> **Required work**: Copy each line of the entries below that contains the string "turefin".

> **Provided material**:
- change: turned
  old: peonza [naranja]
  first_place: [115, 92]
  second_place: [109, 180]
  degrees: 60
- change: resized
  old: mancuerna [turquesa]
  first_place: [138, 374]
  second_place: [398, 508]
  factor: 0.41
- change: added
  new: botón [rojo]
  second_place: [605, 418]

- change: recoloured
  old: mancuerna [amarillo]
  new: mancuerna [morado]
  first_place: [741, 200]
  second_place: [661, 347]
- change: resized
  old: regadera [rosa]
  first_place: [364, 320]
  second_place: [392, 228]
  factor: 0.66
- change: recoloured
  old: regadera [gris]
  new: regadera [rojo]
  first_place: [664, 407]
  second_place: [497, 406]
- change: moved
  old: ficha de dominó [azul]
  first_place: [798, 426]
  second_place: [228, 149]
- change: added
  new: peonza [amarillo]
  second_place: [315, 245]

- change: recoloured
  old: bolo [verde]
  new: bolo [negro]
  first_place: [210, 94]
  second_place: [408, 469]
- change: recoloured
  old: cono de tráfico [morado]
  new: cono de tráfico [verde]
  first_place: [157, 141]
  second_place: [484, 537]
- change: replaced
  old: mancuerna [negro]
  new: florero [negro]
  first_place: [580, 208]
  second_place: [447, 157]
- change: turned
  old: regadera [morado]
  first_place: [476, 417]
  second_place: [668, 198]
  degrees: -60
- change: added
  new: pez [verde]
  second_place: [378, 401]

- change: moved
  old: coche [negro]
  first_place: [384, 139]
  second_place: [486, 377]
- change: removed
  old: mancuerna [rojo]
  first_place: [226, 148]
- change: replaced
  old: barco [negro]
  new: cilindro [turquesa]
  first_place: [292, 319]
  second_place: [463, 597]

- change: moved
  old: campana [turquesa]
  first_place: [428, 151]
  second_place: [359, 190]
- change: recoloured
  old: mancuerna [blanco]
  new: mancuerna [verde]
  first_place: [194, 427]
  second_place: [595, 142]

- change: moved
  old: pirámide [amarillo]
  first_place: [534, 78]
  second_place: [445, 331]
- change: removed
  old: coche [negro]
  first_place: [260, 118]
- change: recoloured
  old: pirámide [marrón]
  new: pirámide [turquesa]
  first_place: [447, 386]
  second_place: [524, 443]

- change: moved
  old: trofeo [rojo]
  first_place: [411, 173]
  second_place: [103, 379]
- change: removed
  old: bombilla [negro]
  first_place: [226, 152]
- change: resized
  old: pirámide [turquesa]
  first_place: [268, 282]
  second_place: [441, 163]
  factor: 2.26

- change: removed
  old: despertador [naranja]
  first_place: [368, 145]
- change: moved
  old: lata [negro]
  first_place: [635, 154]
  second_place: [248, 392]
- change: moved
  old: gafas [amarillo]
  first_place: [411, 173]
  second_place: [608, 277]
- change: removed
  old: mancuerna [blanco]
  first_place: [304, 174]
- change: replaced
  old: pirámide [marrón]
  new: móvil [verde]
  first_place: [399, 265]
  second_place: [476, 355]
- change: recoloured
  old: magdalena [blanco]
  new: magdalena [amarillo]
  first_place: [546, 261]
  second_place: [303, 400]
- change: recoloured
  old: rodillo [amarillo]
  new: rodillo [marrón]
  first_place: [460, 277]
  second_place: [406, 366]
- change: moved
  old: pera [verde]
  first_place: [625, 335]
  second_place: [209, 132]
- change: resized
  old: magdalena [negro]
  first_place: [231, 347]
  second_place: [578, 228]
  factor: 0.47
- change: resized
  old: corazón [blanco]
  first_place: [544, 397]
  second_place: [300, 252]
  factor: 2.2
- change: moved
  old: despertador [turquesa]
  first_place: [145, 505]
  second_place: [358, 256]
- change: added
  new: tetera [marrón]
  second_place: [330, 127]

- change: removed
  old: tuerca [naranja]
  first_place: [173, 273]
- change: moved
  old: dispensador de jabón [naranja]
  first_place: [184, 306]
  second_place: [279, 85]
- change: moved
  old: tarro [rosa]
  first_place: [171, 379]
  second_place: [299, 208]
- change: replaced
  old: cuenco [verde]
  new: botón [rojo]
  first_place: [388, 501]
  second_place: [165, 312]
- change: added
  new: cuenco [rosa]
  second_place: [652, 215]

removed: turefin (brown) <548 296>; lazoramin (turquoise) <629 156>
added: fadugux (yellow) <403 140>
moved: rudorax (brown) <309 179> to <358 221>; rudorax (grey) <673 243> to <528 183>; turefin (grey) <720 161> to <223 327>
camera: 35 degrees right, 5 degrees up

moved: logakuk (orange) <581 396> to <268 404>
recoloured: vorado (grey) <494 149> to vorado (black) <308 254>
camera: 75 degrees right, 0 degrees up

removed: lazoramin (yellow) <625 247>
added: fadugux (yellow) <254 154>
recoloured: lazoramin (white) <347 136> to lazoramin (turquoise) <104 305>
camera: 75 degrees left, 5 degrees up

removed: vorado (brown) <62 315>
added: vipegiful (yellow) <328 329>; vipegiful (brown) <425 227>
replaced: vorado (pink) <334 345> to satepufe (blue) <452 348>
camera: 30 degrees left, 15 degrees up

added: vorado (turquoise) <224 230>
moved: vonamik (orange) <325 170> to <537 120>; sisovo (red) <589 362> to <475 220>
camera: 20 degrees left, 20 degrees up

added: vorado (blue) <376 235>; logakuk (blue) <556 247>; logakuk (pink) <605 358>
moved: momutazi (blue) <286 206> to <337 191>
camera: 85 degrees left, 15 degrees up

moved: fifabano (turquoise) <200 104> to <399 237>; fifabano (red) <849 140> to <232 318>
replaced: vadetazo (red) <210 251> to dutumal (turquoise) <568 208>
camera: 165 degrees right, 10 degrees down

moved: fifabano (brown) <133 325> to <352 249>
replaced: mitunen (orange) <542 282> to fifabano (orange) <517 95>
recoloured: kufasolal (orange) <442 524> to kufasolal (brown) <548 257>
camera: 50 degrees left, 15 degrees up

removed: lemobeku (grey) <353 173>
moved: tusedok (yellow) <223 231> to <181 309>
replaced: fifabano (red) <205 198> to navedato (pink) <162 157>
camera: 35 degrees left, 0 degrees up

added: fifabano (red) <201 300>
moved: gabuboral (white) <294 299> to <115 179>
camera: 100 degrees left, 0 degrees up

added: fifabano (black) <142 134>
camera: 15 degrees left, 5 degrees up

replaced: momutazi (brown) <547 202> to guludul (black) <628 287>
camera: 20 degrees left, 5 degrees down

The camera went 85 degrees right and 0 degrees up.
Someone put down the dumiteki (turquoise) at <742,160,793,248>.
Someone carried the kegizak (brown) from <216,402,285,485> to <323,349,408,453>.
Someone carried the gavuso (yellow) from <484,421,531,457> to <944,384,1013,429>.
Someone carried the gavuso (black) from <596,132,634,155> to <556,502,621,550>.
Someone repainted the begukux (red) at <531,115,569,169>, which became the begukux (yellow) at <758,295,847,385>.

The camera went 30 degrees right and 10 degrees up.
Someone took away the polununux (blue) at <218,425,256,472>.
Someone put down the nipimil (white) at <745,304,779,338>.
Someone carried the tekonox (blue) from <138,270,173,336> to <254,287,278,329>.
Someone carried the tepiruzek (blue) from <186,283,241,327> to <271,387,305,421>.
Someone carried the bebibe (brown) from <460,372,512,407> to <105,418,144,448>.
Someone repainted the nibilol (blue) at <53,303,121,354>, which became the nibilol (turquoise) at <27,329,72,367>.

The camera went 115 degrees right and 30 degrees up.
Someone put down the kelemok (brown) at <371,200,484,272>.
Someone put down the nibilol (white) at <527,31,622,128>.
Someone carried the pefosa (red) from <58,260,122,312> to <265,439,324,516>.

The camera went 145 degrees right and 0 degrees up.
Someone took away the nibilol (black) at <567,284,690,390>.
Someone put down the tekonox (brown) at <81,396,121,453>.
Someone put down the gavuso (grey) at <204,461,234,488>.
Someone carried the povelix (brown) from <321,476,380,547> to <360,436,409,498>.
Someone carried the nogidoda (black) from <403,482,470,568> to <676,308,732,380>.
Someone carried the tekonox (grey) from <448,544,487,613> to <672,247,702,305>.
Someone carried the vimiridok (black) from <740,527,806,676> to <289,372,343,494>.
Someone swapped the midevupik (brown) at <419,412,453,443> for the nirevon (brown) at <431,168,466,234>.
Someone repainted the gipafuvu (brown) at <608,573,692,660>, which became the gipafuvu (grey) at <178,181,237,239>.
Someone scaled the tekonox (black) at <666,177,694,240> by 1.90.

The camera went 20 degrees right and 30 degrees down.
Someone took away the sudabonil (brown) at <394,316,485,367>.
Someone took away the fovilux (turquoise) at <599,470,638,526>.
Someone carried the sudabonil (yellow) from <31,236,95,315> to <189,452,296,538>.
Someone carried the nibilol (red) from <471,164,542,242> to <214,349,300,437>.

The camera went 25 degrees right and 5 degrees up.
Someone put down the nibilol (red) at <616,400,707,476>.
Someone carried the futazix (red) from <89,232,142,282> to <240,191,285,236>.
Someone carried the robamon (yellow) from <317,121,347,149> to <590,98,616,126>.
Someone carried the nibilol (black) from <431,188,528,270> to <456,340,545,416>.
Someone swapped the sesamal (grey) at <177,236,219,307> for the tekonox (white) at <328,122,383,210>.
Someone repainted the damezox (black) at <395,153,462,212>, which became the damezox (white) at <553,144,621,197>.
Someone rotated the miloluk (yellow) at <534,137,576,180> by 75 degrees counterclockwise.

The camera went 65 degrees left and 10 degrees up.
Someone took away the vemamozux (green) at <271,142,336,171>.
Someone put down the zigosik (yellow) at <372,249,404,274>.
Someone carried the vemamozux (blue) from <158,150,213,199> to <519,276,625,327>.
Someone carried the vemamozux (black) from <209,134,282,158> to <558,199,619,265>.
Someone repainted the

> **Response box**:
removed: turefin (brown) <548 296>; lazoramin (turquoise) <629 156>
moved: rudorax (brown) <309 179> to <358 221>; rudorax (grey) <673 243> to <528 183>; turefin (grey) <720 161> to <223 327>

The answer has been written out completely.